◆ WORK INSTRUCTIONS:
From the material that follows, count the lines with the word "orange" in them. Reply with the number only.

◆ INFORMATION SHOWN:
*** Block opens ***
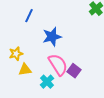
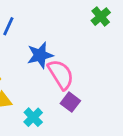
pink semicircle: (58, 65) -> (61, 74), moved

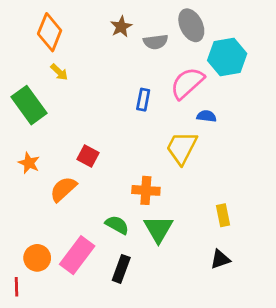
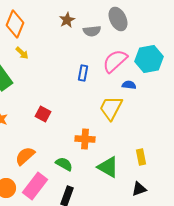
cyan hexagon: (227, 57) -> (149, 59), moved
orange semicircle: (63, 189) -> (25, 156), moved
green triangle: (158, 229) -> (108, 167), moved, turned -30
*** Block closes ***
*** Block opens ***
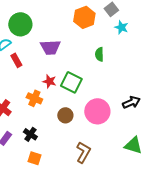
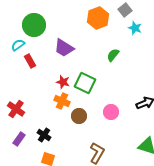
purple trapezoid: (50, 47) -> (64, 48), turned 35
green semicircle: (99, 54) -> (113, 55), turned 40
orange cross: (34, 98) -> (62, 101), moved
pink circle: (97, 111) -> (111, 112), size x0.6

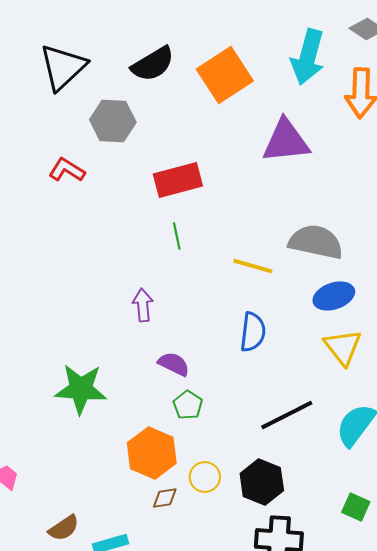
*** Block closes ***
◆ WRITTEN RESPONSE:
2